» **PROVIDED DATA**
▶
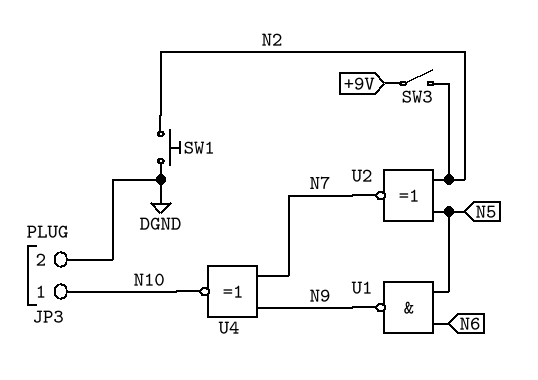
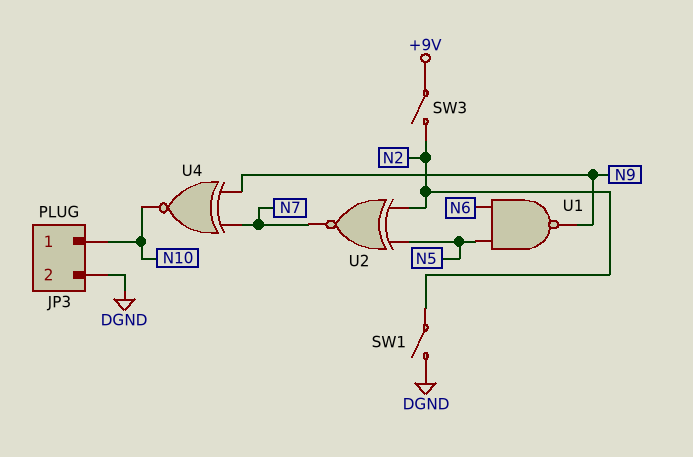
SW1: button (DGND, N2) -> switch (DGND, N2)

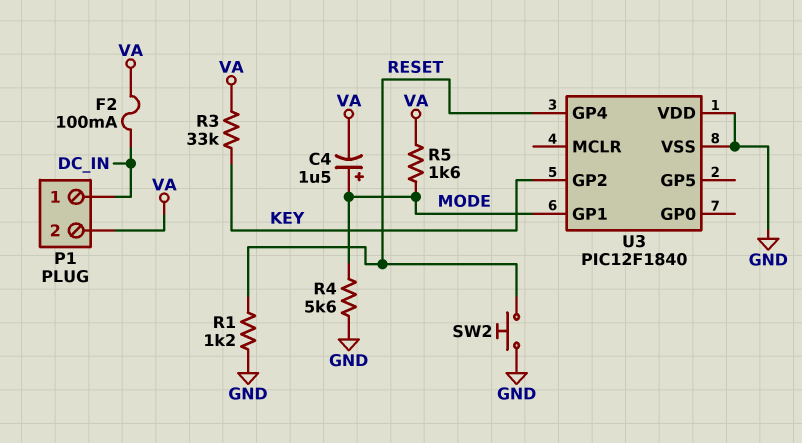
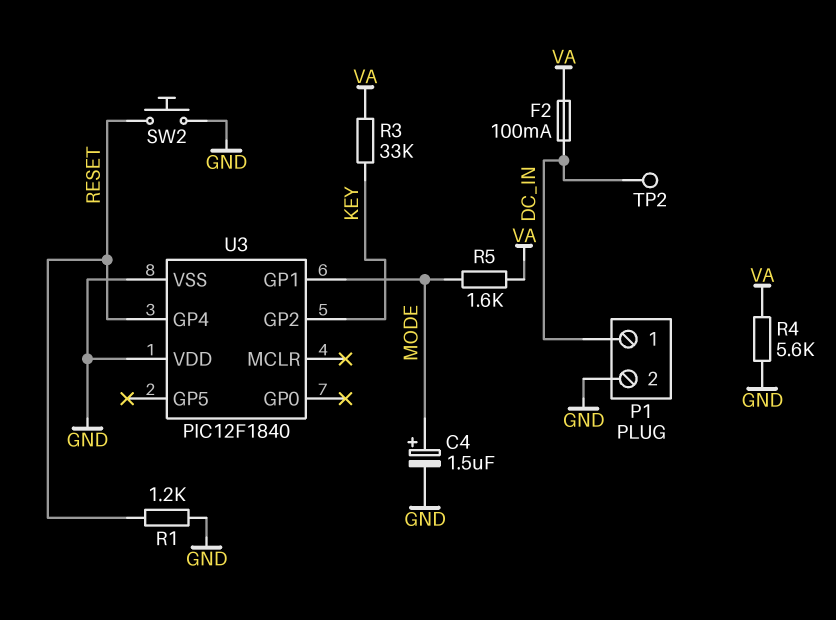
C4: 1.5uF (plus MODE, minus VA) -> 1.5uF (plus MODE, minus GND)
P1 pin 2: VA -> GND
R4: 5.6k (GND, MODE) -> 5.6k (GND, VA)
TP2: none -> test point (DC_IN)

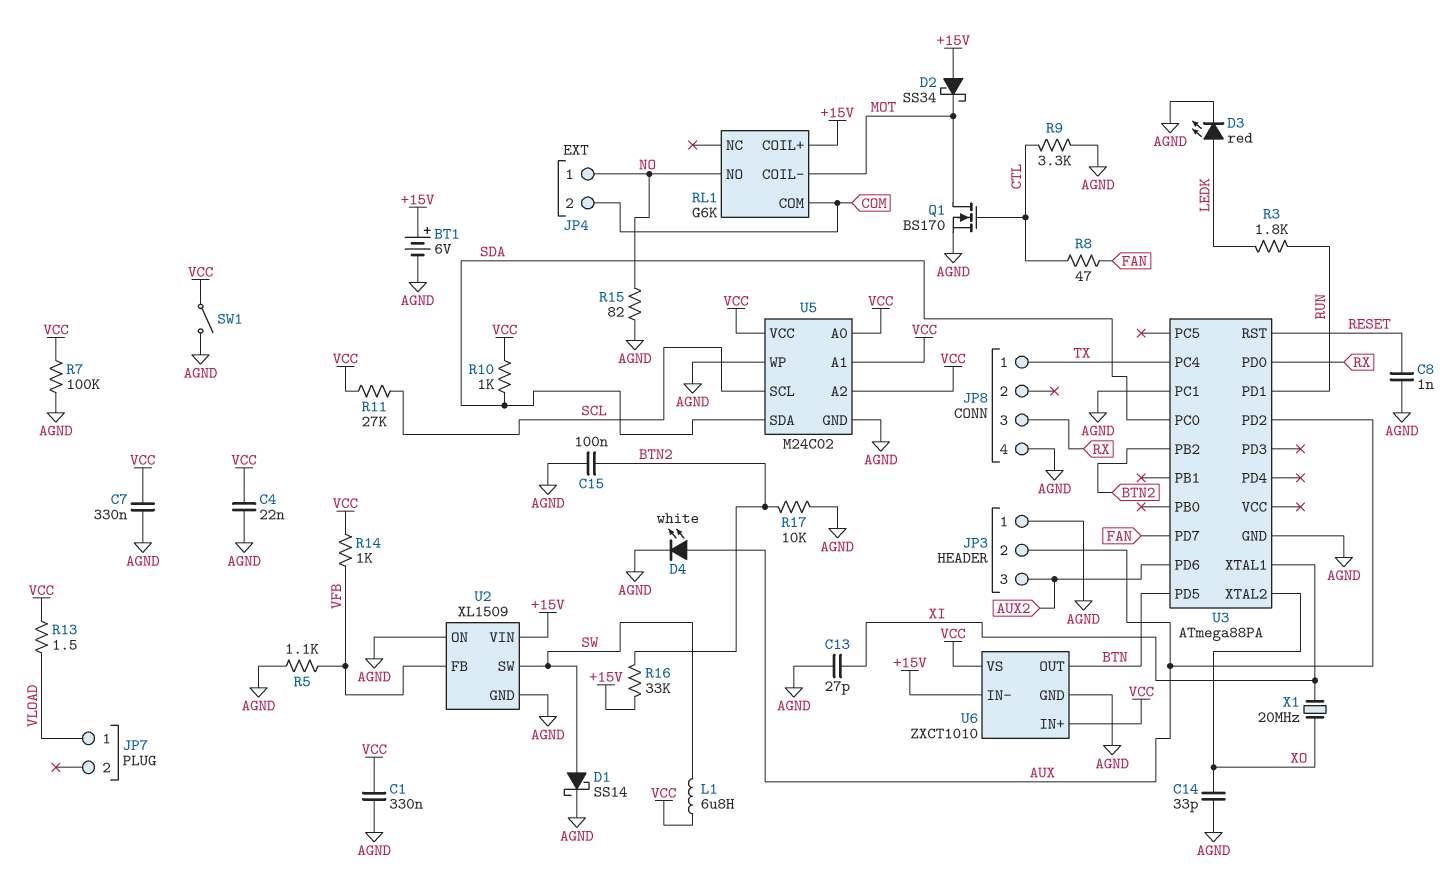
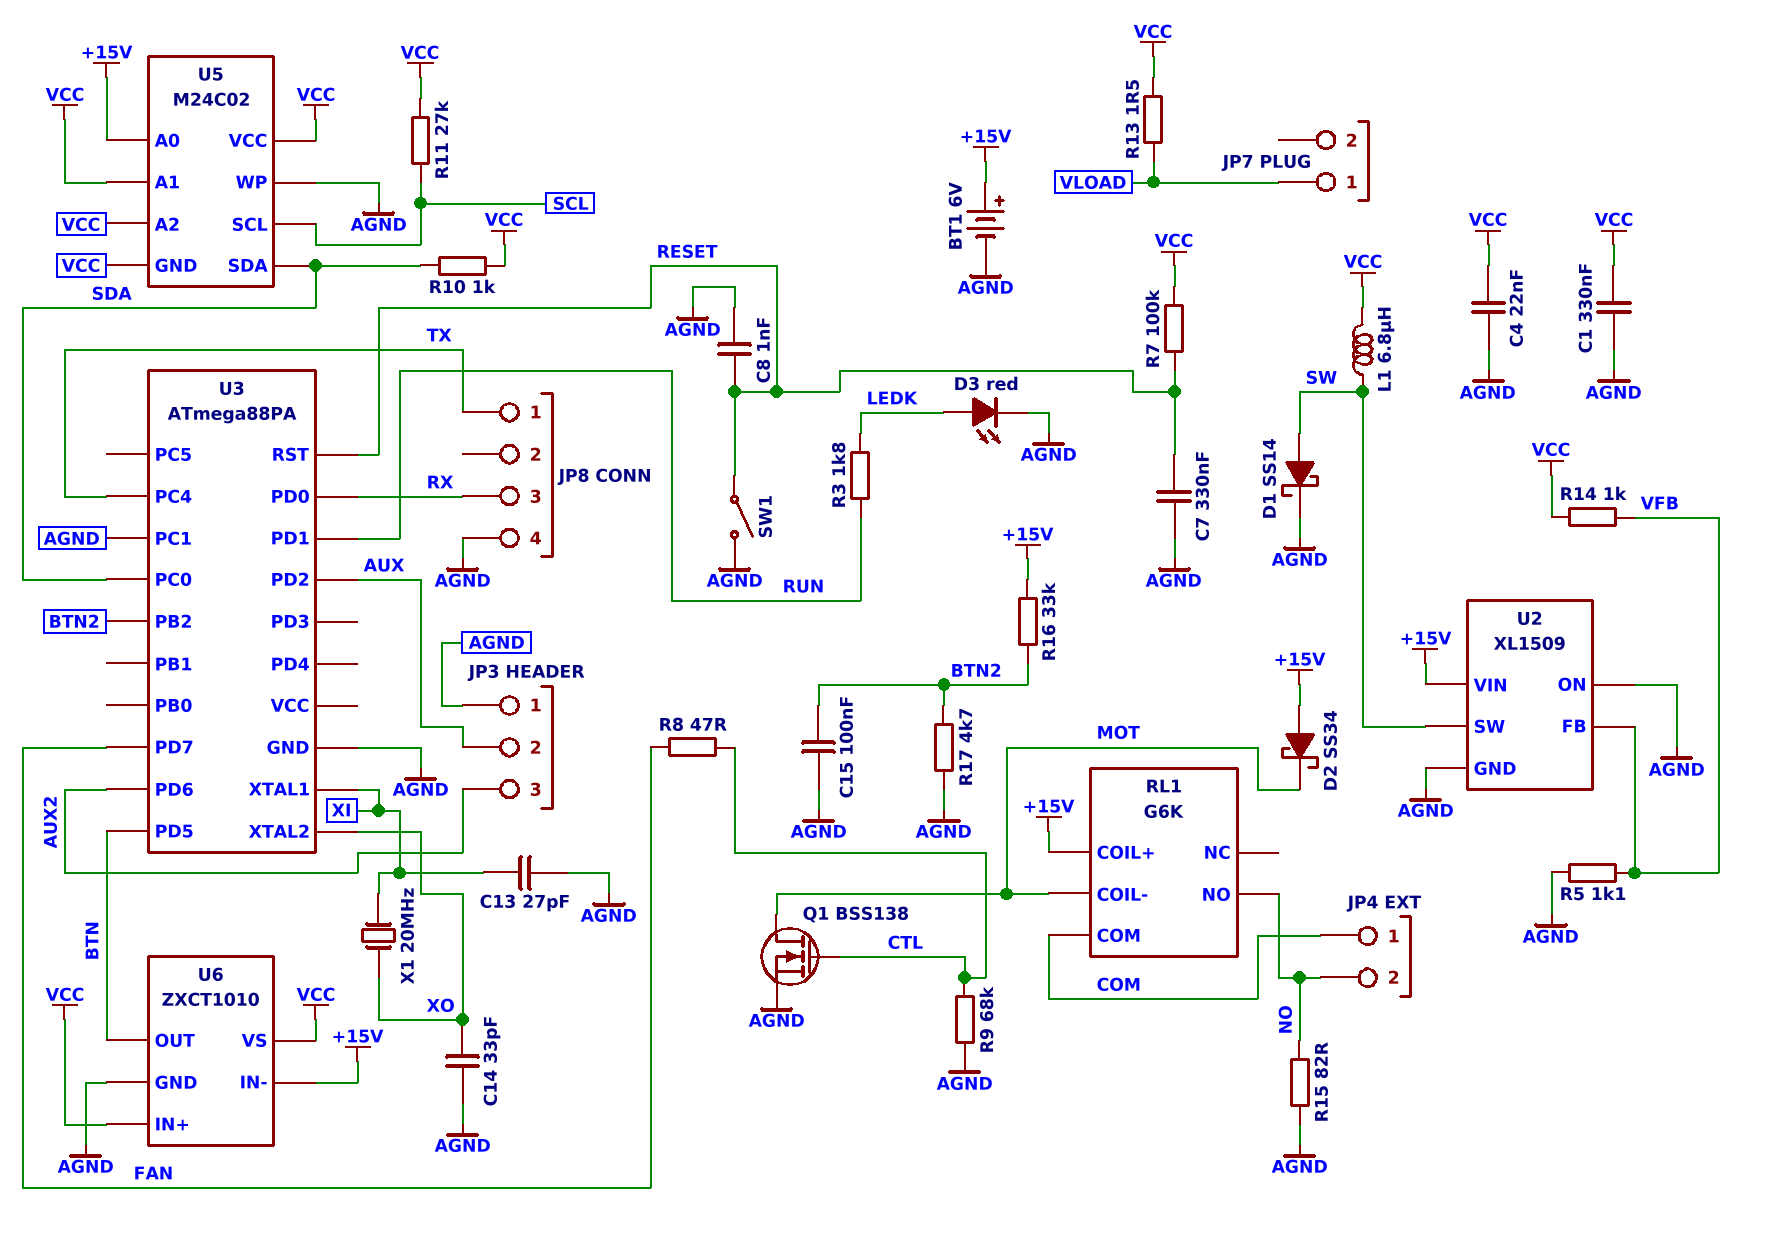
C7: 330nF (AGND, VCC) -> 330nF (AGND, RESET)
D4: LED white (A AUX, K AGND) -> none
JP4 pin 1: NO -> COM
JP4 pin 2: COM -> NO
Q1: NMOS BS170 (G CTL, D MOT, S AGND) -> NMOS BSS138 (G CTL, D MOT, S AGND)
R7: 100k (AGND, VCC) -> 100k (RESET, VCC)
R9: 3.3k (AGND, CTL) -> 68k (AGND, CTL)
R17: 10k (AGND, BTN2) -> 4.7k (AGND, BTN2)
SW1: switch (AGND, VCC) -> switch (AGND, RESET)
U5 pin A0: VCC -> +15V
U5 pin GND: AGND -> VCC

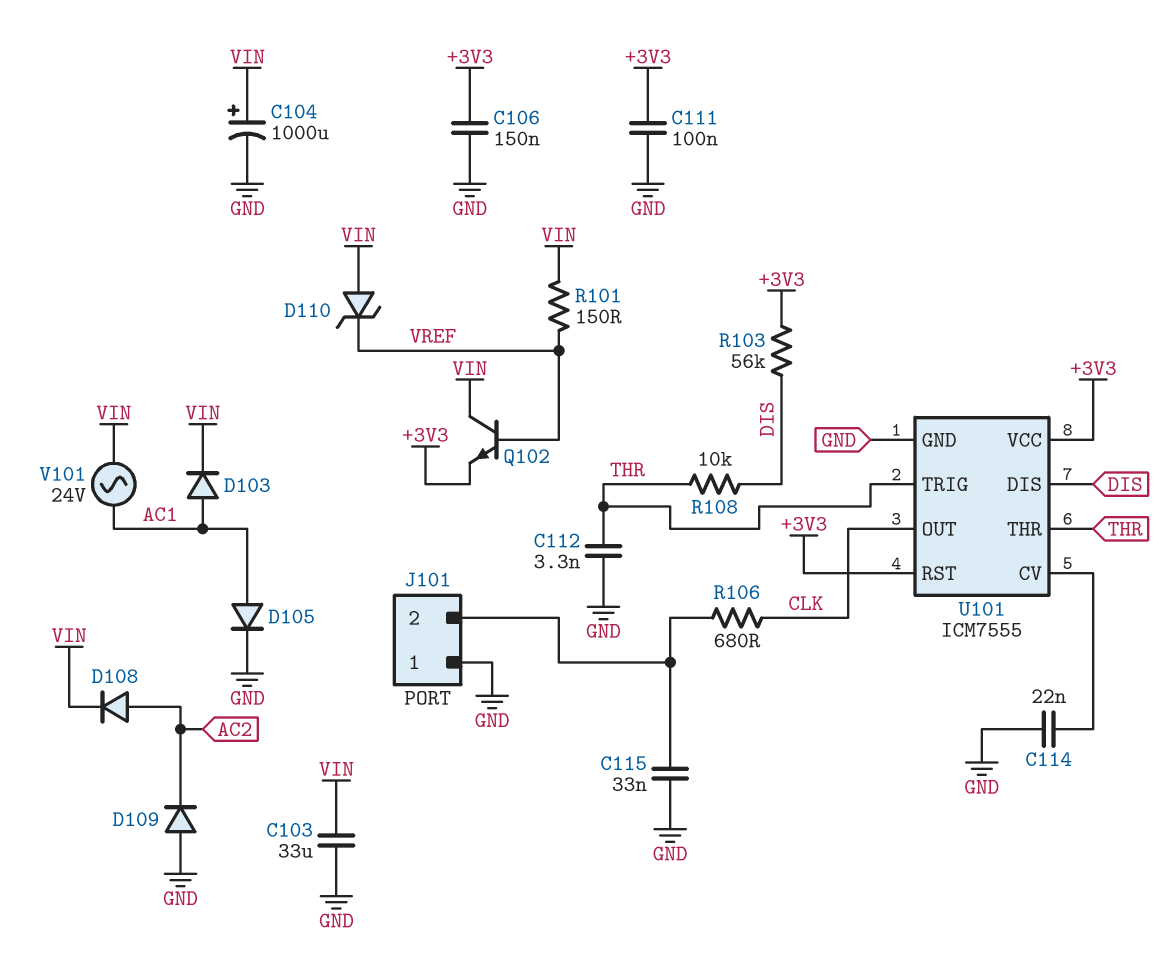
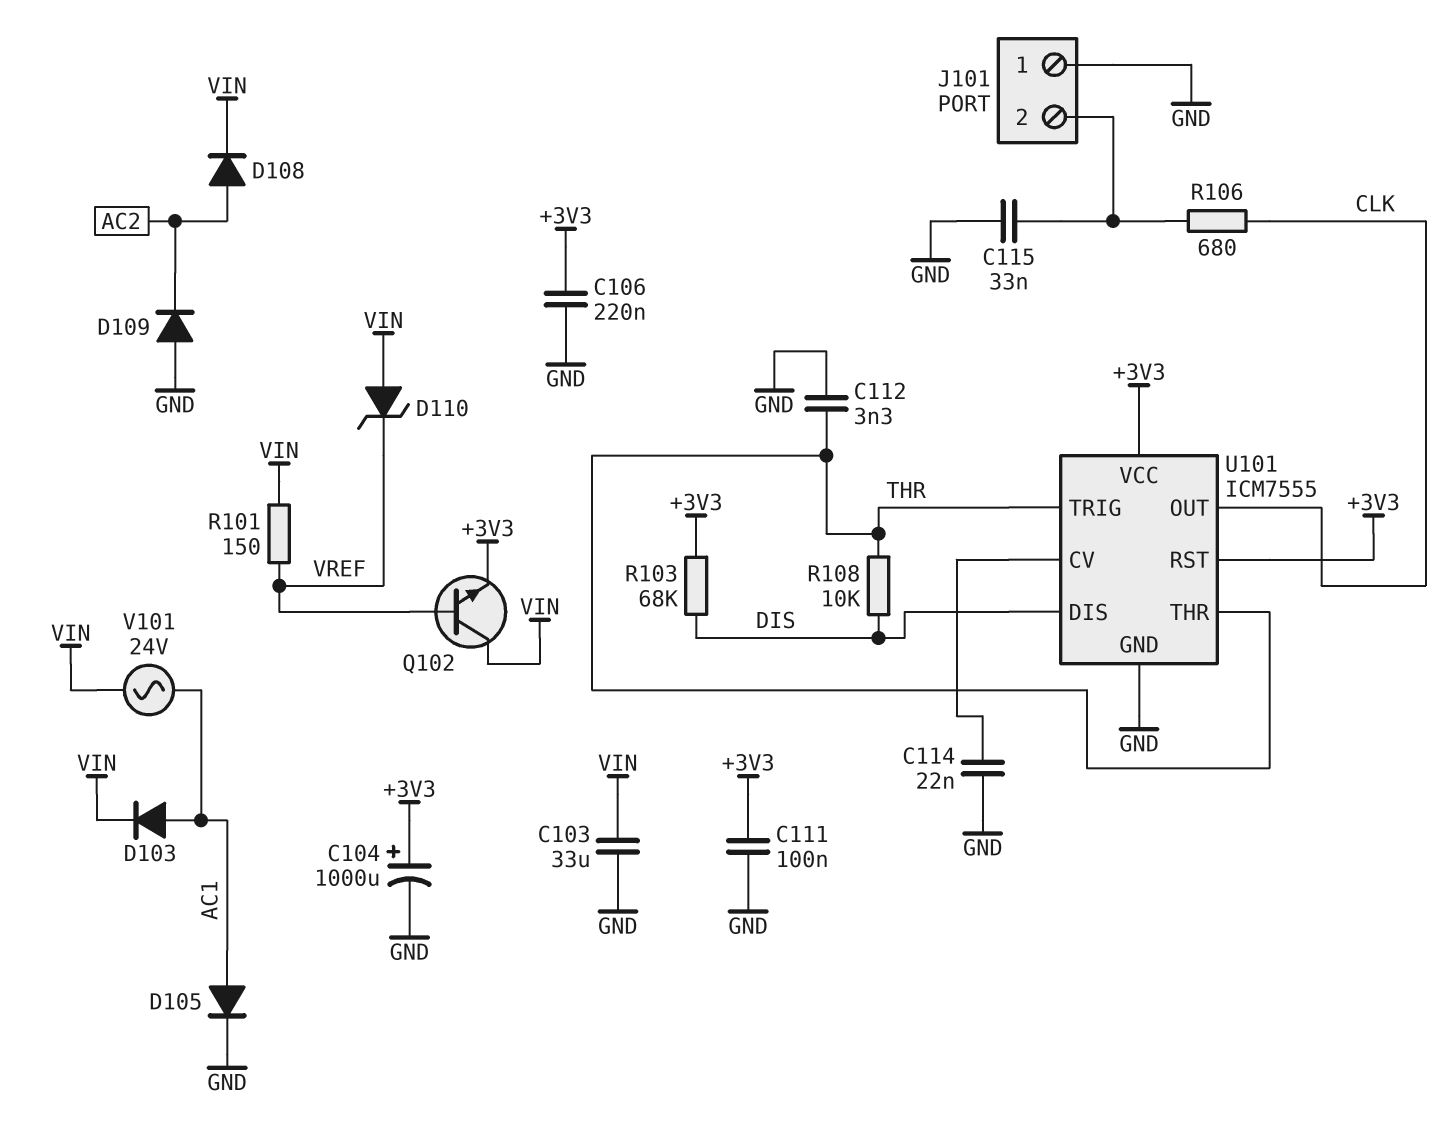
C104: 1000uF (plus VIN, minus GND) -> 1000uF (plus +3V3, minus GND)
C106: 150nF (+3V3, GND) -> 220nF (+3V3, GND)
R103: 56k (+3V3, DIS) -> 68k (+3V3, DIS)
◀
» **WHAT THE TASK REQUIRES**
In your copy of the listing above, every line must match exactly and no picture may appear.

» **WRITTEN SOLUTION**
SW1: button (DGND, N2) -> switch (DGND, N2)

C4: 1.5uF (plus MODE, minus VA) -> 1.5uF (plus MODE, minus GND)
P1 pin 2: VA -> GND
R4: 5.6k (GND, MODE) -> 5.6k (GND, VA)
TP2: none -> test point (DC_IN)

C7: 330nF (AGND, VCC) -> 330nF (AGND, RESET)
D4: LED white (A AUX, K AGND) -> none
JP4 pin 1: NO -> COM
JP4 pin 2: COM -> NO
Q1: NMOS BS170 (G CTL, D MOT, S AGND) -> NMOS BSS138 (G CTL, D MOT, S AGND)
R7: 100k (AGND, VCC) -> 100k (RESET, VCC)
R9: 3.3k (AGND, CTL) -> 68k (AGND, CTL)
R17: 10k (AGND, BTN2) -> 4.7k (AGND, BTN2)
SW1: switch (AGND, VCC) -> switch (AGND, RESET)
U5 pin A0: VCC -> +15V
U5 pin GND: AGND -> VCC

C104: 1000uF (plus VIN, minus GND) -> 1000uF (plus +3V3, minus GND)
C106: 150nF (+3V3, GND) -> 220nF (+3V3, GND)
R103: 56k (+3V3, DIS) -> 68k (+3V3, DIS)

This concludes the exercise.